(Version difference data)
╔══

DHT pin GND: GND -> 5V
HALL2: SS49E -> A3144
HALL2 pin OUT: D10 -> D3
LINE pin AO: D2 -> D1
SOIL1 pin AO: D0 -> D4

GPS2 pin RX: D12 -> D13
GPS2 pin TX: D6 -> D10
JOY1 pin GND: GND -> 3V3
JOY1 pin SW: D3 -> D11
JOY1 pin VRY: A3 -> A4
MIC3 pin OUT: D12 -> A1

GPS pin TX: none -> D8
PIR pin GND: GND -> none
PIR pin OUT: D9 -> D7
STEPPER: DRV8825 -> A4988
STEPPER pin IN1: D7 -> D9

╚══

» What this task involves: Looking at the records above, say how many of their lines include the word "STEPPER", with no other words.

» Task output: 2